**What to produce:** The expected response is a copy of every line in the entries below that includes the word "wallet".

**Data provided:**
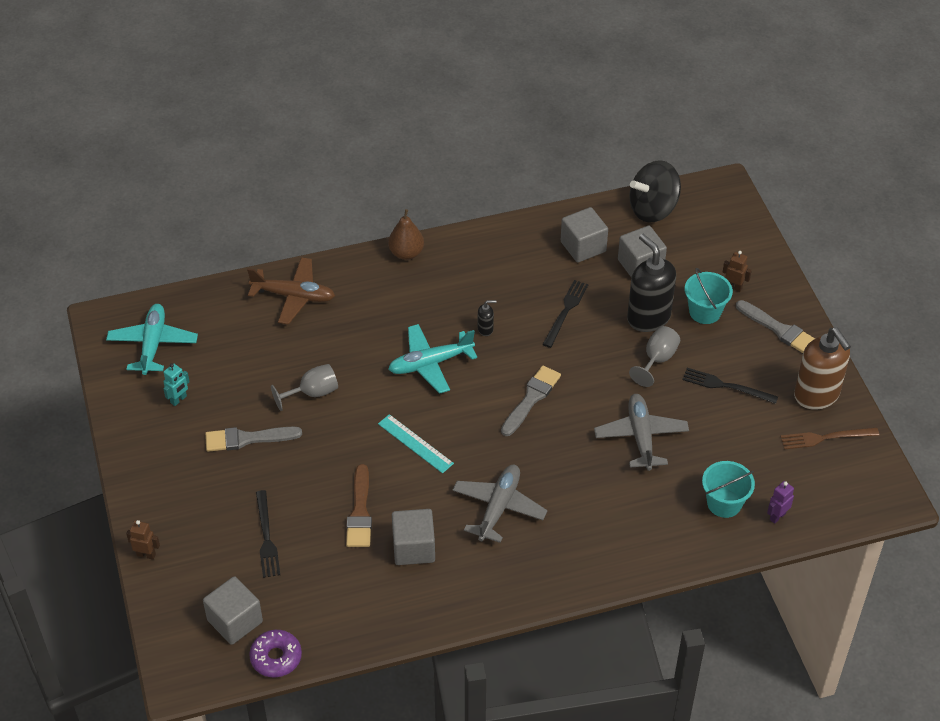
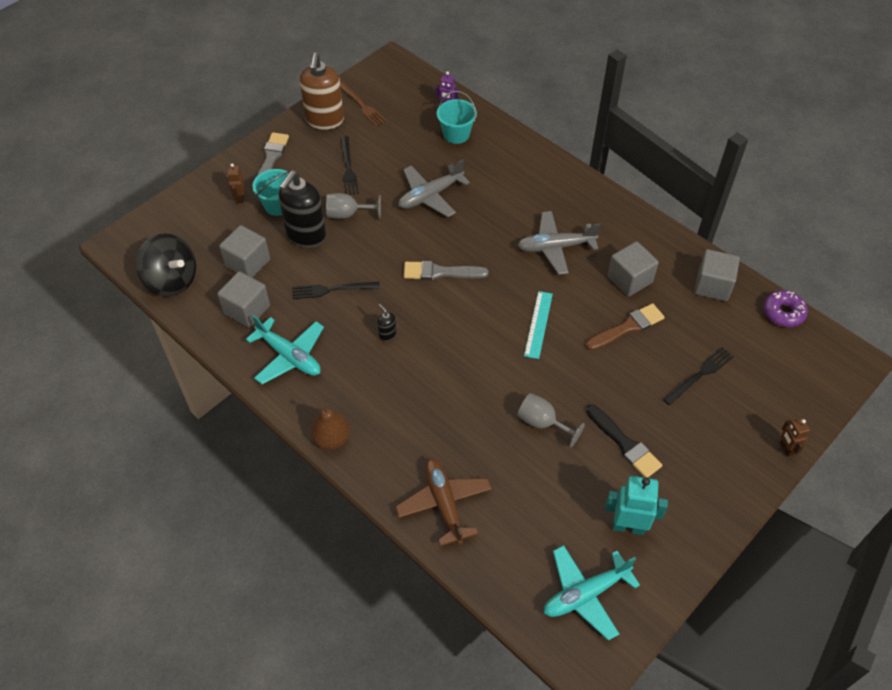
camera: 120 degrees left, 5 degrees up
(179, 399) = (628, 526): turquoise robot -> turquoise robot, size x1.77
(235, 621) = (781, 354): grey cube -> grey cube (712, 286)
(247, 439) = (625, 444): grey brush -> black brush
(430, 363) = (451, 354): turquoise plane -> turquoise plane (289, 356)
(816, 395) = (325, 120): brown soap dispenser -> brown soap dispenser turned 150 degrees clockwise

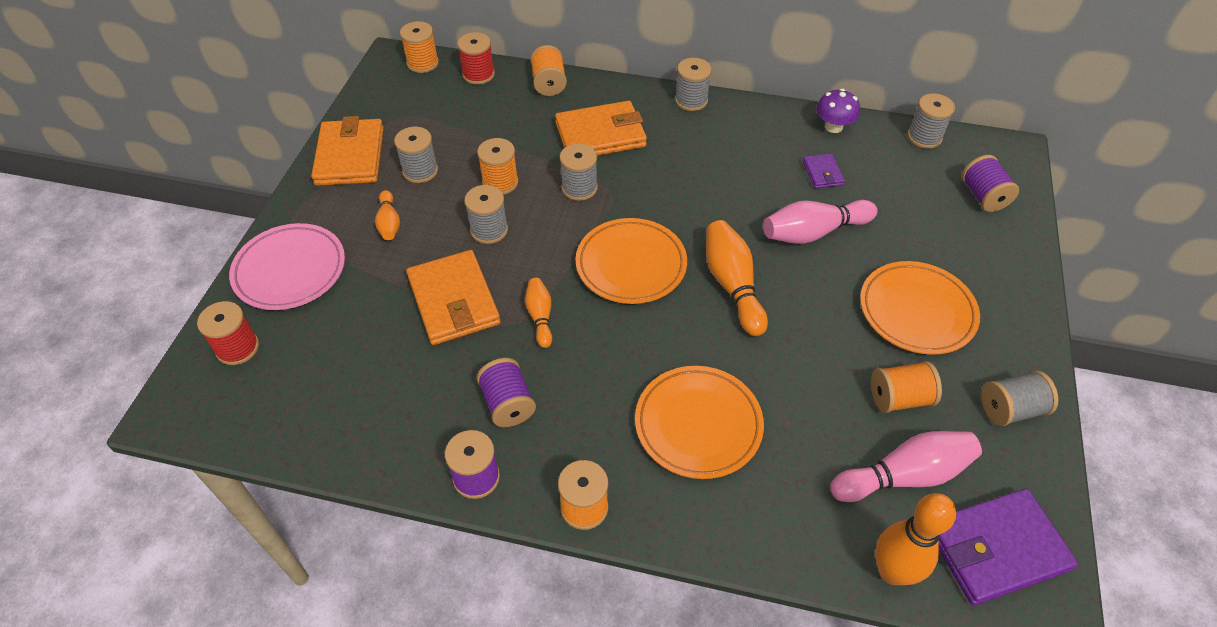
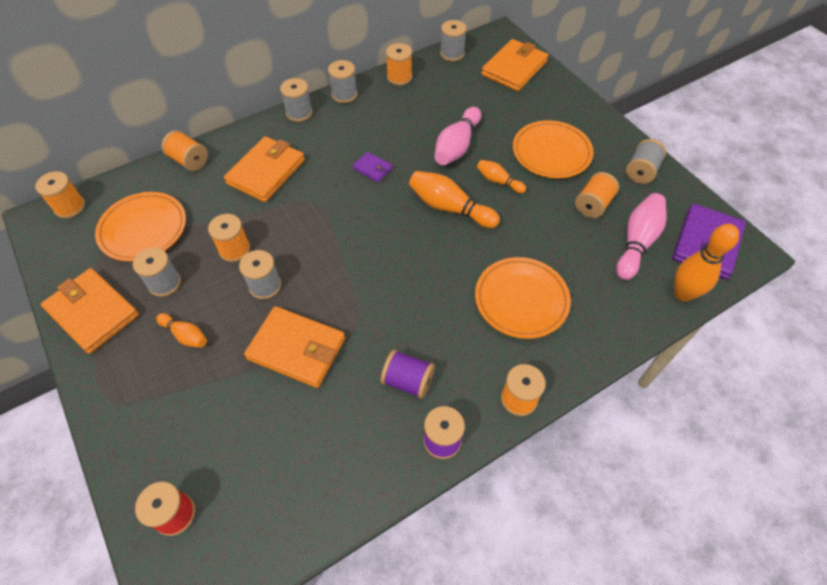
camera: 45 degrees left, 5 degrees up
(290, 271) = (147, 427): pink plate -> none
(478, 74) = (127, 187): red spool -> none
(540, 317) = (364, 313): orange bowling pin -> orange bowling pin (498, 181)
(579, 188) = (293, 215): grey spool -> grey spool (344, 94)
(631, 265) = (380, 239): orange plate -> orange plate (143, 229)
(822, 173) = (423, 108): purple wallet -> purple wallet (372, 168)
(833, 127) = (399, 77): purple mushroom -> orange spool
(983, 196) = (514, 68): purple spool -> orange wallet

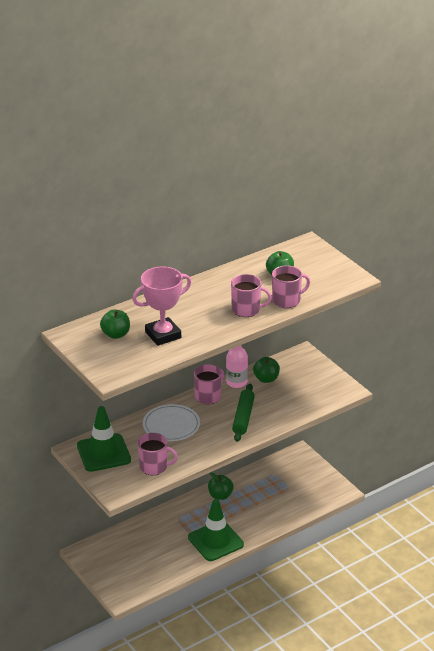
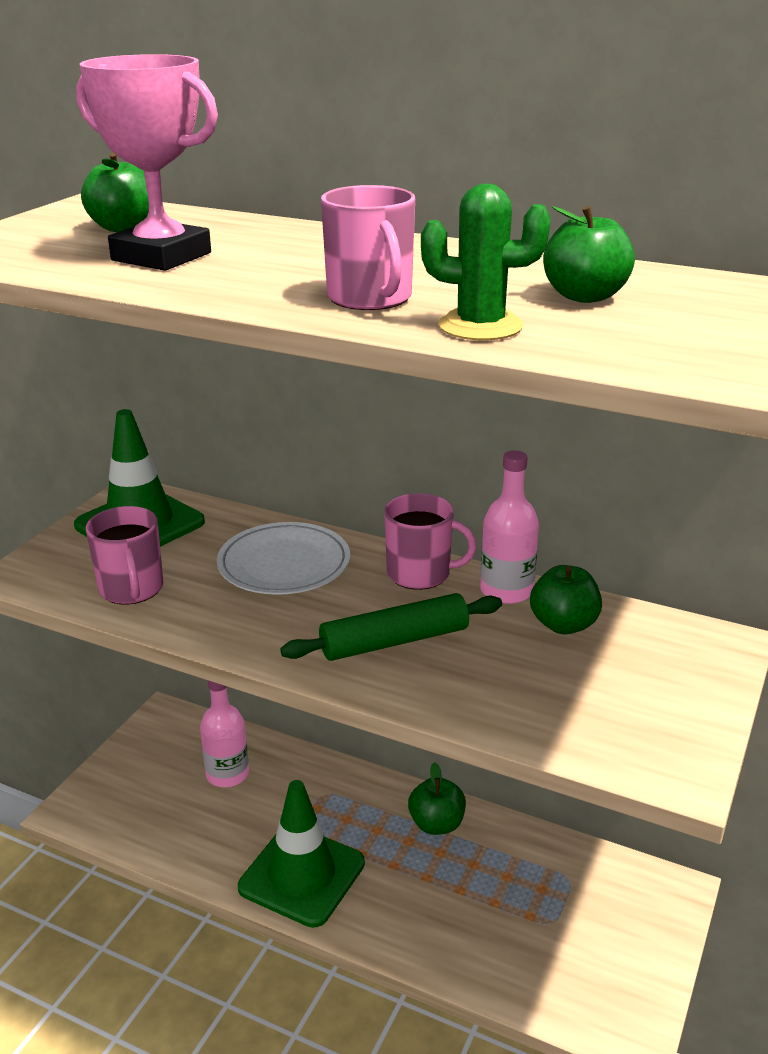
camera: 60 degrees right, 5 degrees down
(140, 543) = (227, 774): none -> pink bottle
(287, 300) = (480, 326): pink mug -> green cactus

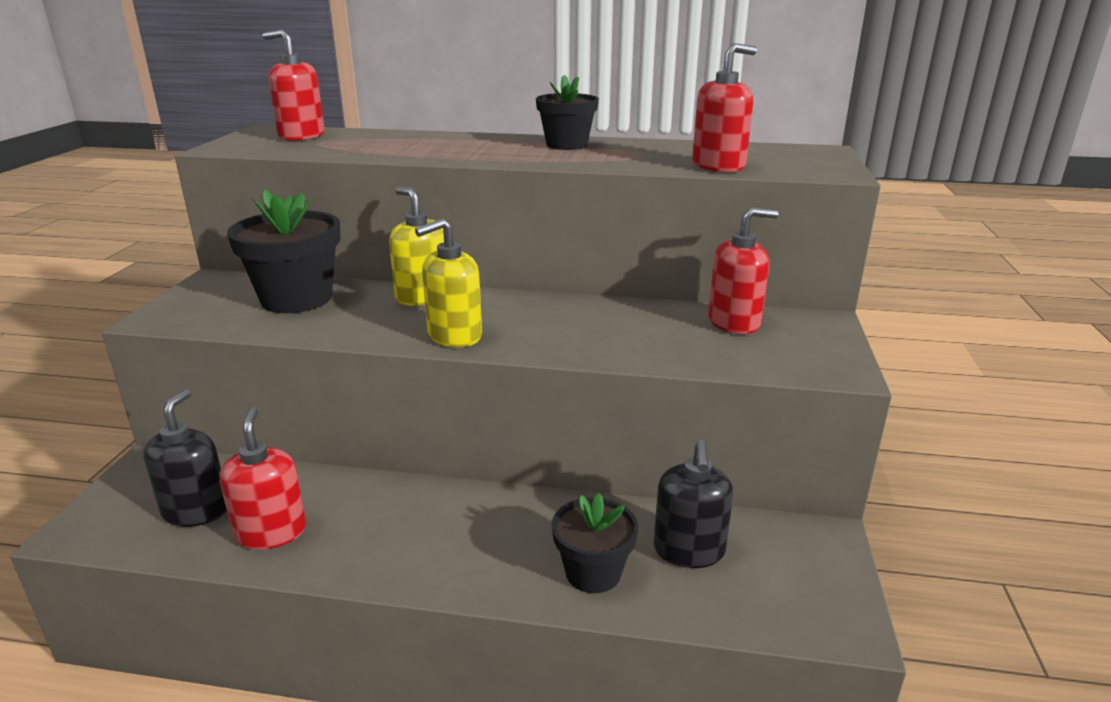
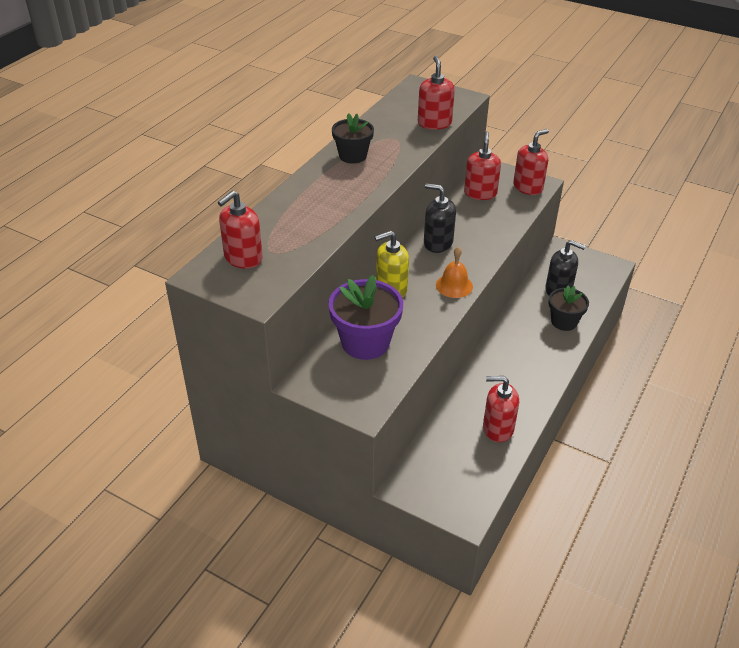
camera: 70 degrees left, 15 degrees up
(196, 510) = (466, 460): black soap dispenser -> black soap dispenser (438, 243)
(296, 299) = (365, 342): black flower pot -> purple flower pot
(454, 336) = (454, 285): yellow soap dispenser -> orange bell
(809, 360) = (528, 187): none -> red soap dispenser

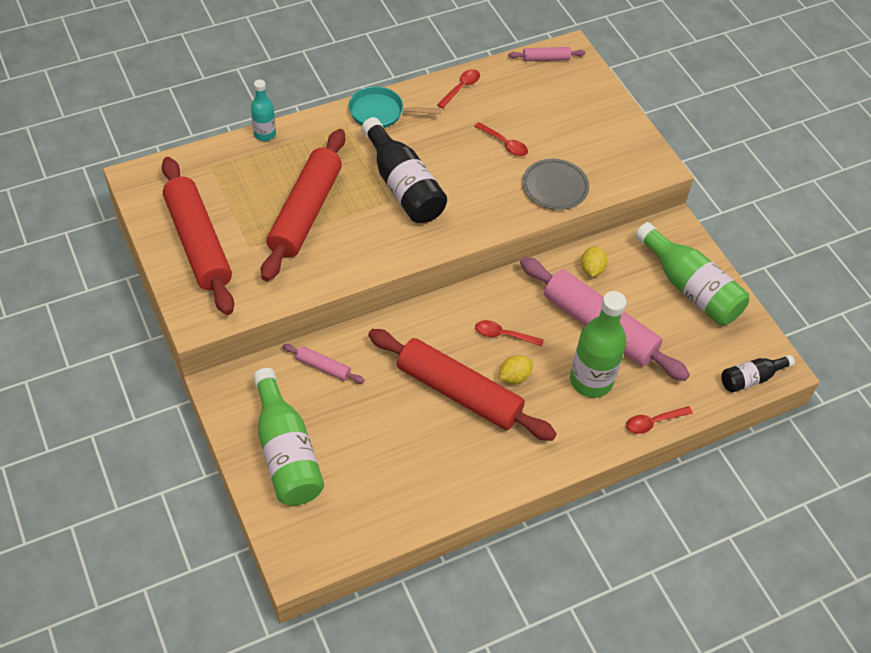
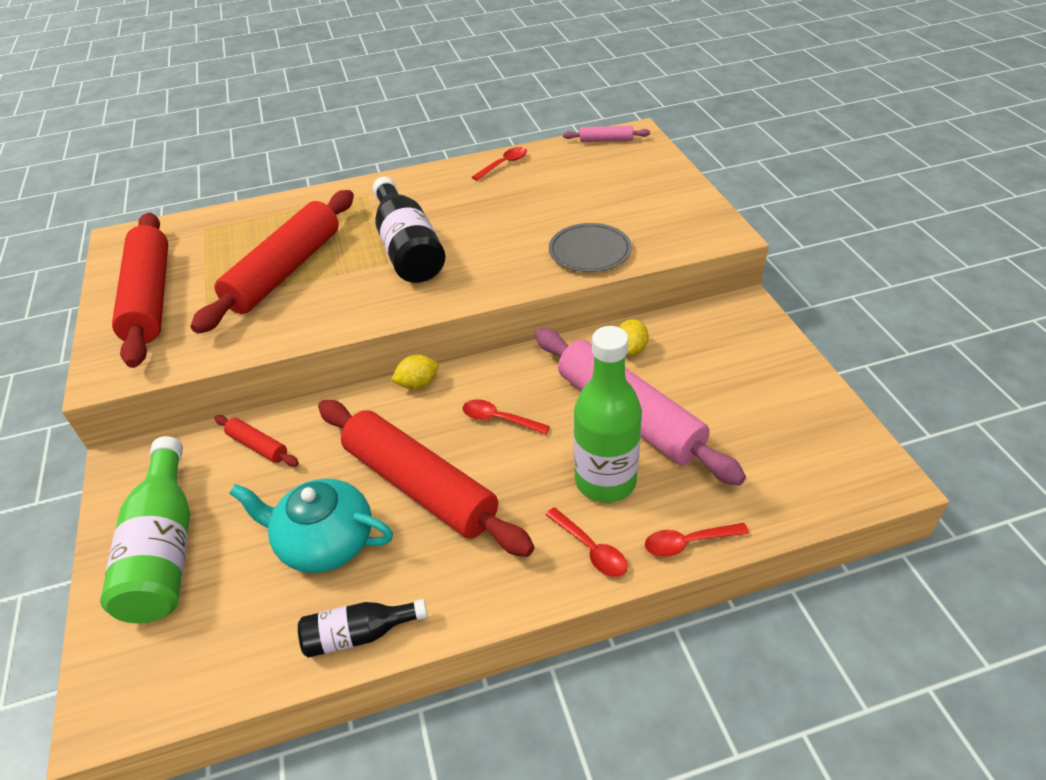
camera: 15 degrees right, 10 degrees down
(264, 134) = (274, 202): turquoise bottle -> none
(323, 367) = (258, 446): pink rolling pin -> red rolling pin
(380, 112) = (407, 184): turquoise pan -> none
(402, 439) = (325, 542): none -> turquoise teapot
(504, 144) = (539, 211): red spoon -> red spoon (591, 549)
(514, 377) = (500, 470): yellow lemon -> yellow lemon (418, 384)
(690, 288) = (759, 374): green bottle -> none
(751, 378) = (842, 490): black bottle -> black bottle (359, 634)

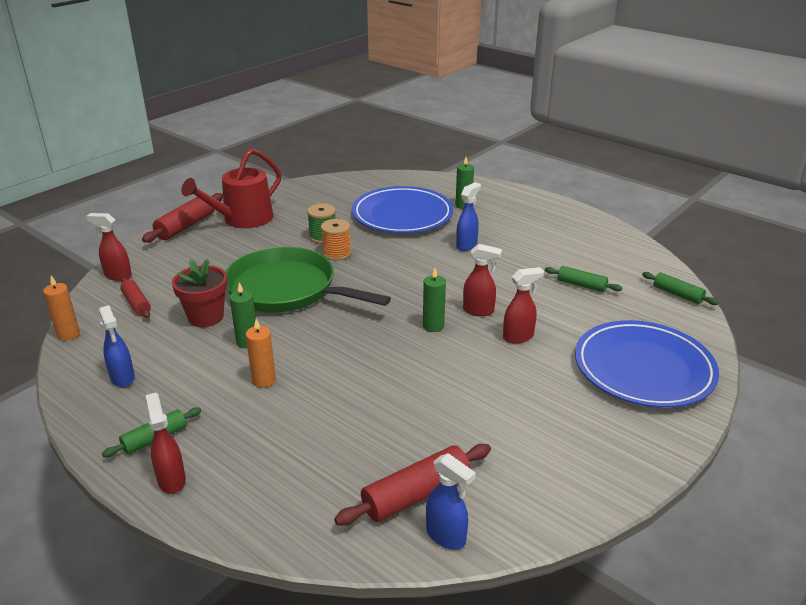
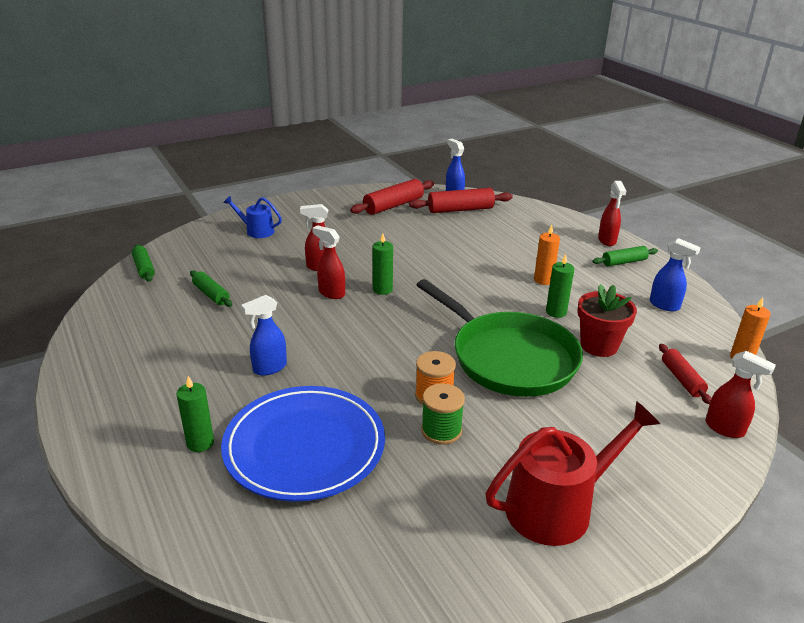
camera: 160 degrees left, 0 degrees up
(123, 378) = (665, 305): blue spray bottle -> blue spray bottle turned 135 degrees clockwise
(186, 226) = (654, 515): red rolling pin -> red rolling pin (393, 205)
(643, 368) = (256, 231): blue plate -> blue watering can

**Answer to the problem:**
(822, 173) = (423, 108): purple wallet -> purple wallet (372, 168)
(983, 196) = (514, 68): purple spool -> orange wallet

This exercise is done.